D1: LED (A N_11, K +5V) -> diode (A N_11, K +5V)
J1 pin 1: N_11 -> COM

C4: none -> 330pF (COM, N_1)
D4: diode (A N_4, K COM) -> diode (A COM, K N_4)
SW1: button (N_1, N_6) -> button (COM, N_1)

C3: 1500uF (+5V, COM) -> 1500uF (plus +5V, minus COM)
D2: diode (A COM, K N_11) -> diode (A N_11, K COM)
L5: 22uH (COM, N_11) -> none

WHAT IS BEING ASKED: Set down, unchanged, the line that contains "D4: diode (A" together with every later line in the records, through the last one.

SOLUTION FOR THIS PROBLEM:
D4: diode (A N_4, K COM) -> diode (A COM, K N_4)
SW1: button (N_1, N_6) -> button (COM, N_1)

C3: 1500uF (+5V, COM) -> 1500uF (plus +5V, minus COM)
D2: diode (A COM, K N_11) -> diode (A N_11, K COM)
L5: 22uH (COM, N_11) -> none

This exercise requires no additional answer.